:: Input data ::
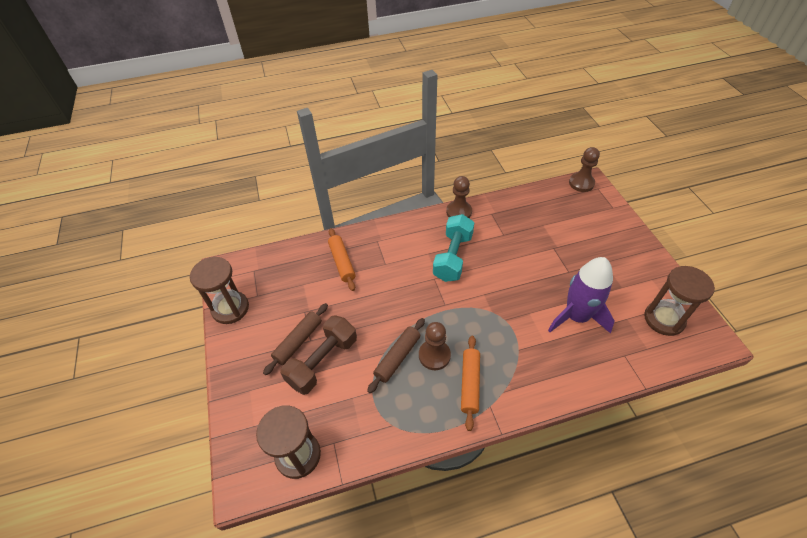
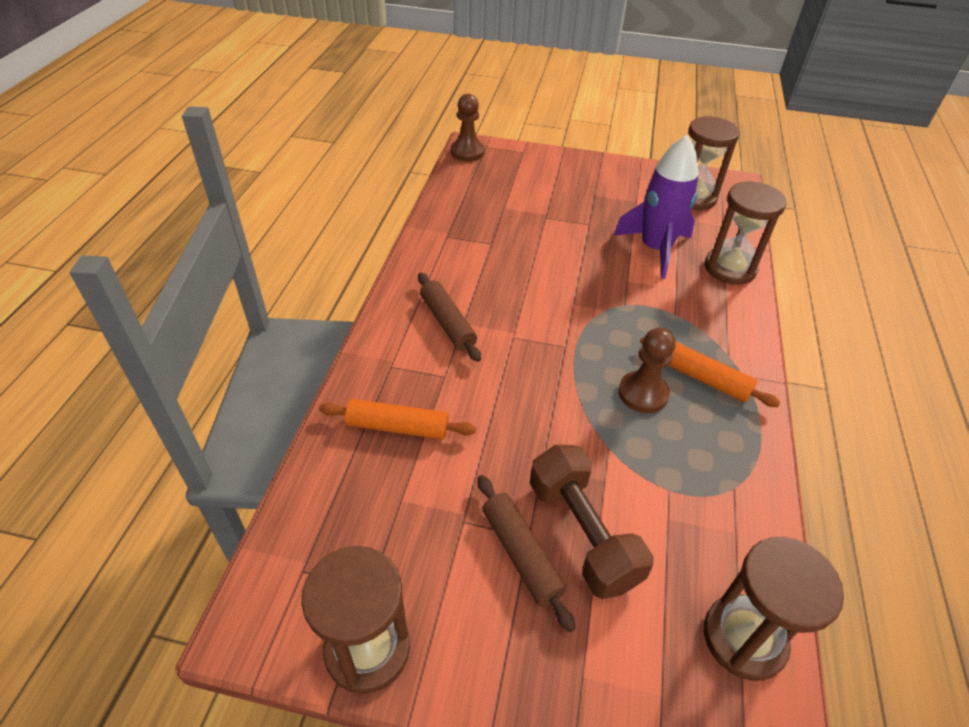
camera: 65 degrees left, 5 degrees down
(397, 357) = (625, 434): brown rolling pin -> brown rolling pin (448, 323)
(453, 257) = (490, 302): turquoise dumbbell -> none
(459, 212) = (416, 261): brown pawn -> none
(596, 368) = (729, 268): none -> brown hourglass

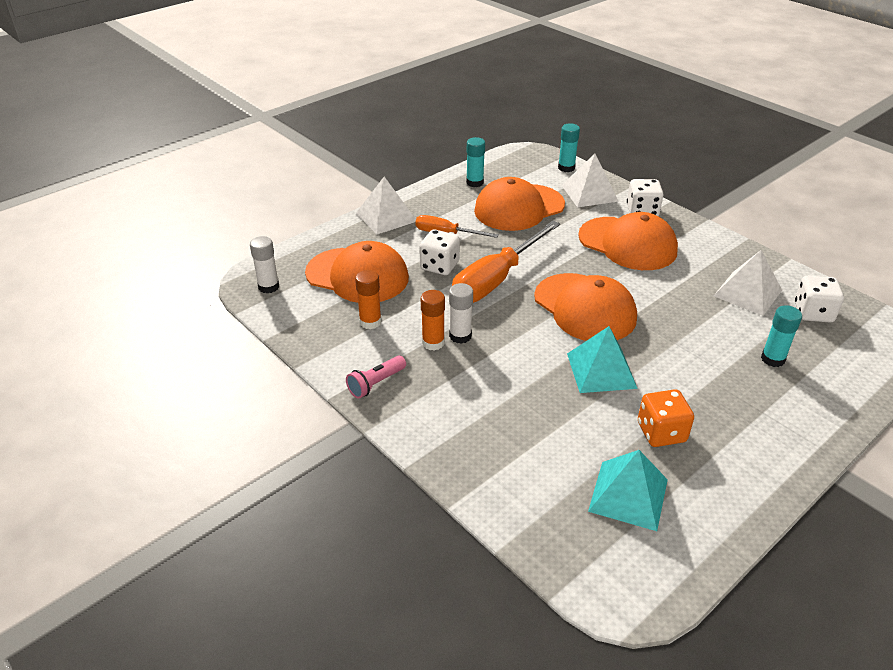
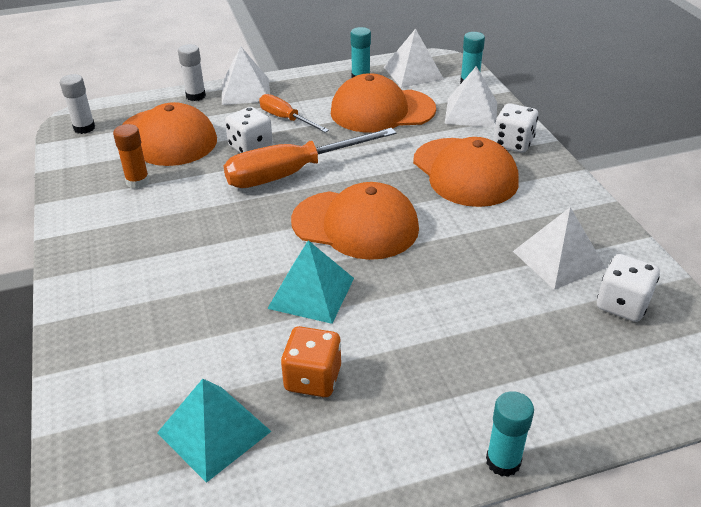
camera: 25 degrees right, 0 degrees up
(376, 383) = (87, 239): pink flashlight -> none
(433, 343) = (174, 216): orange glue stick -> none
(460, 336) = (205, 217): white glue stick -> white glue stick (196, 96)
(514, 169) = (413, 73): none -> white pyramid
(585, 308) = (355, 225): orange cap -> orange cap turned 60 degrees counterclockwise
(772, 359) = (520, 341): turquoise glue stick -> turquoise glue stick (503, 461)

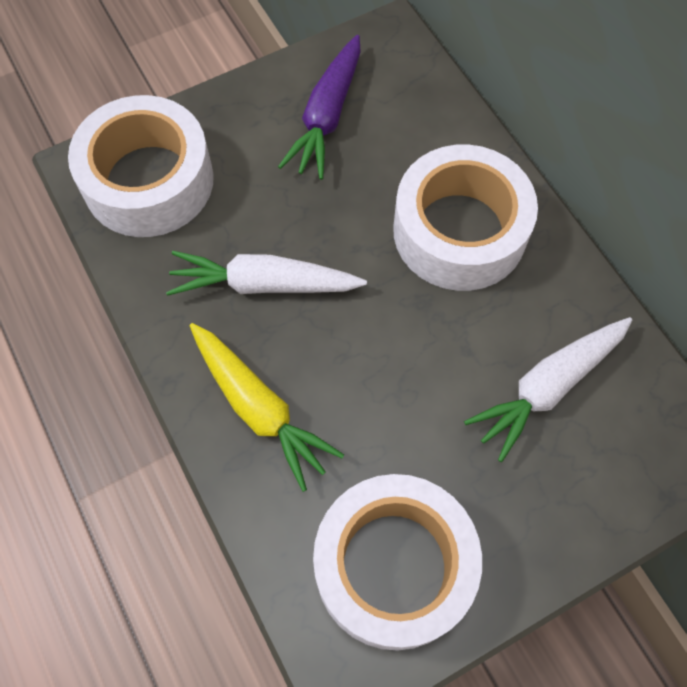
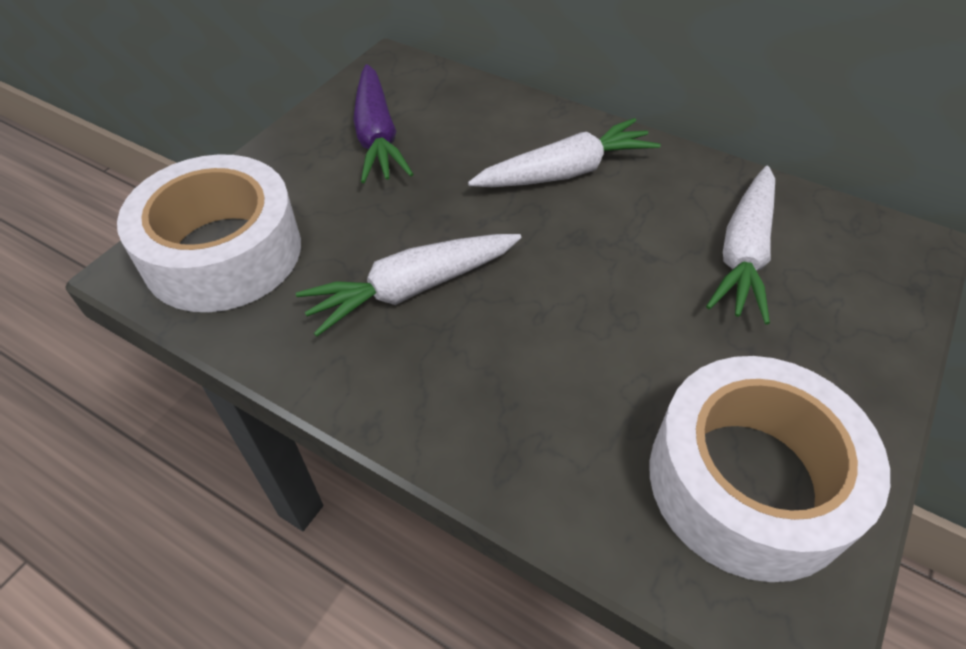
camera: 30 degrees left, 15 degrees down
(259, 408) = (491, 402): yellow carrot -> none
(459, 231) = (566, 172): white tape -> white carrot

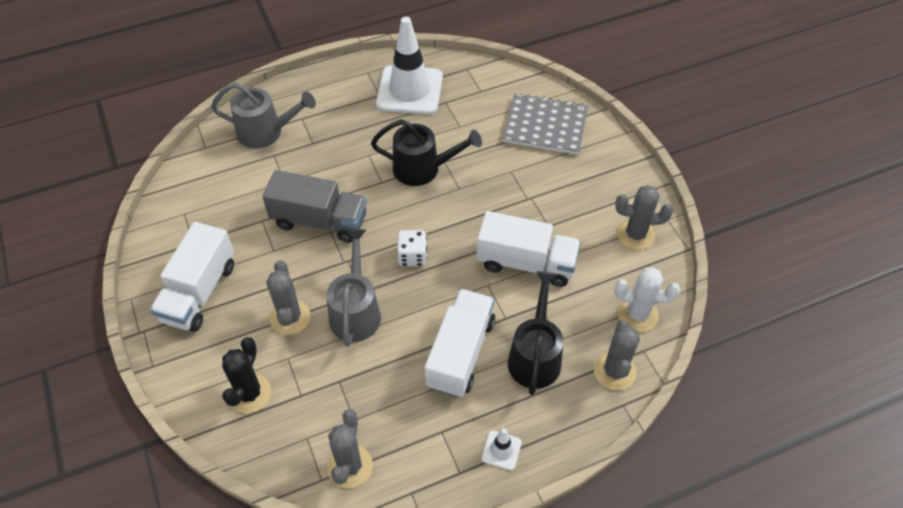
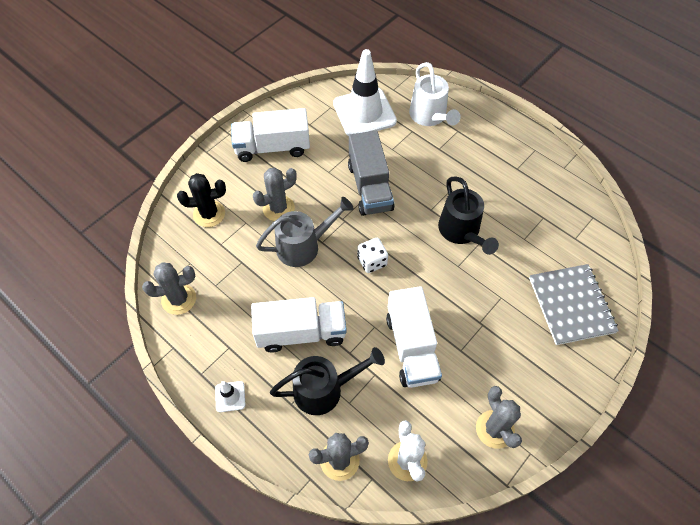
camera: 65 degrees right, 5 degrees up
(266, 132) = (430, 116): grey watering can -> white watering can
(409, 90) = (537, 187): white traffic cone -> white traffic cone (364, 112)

:: About this exercise ::
The answer should consist only of the lines from the one with "(459, 231) = (566, 172): white" through the last line of the material above, copied exactly, with no pictures.

:: Exercise response ::
(459, 231) = (566, 172): white tape -> white carrot

camera: 65 degrees right, 5 degrees up
(266, 132) = (430, 116): grey watering can -> white watering can
(409, 90) = (537, 187): white traffic cone -> white traffic cone (364, 112)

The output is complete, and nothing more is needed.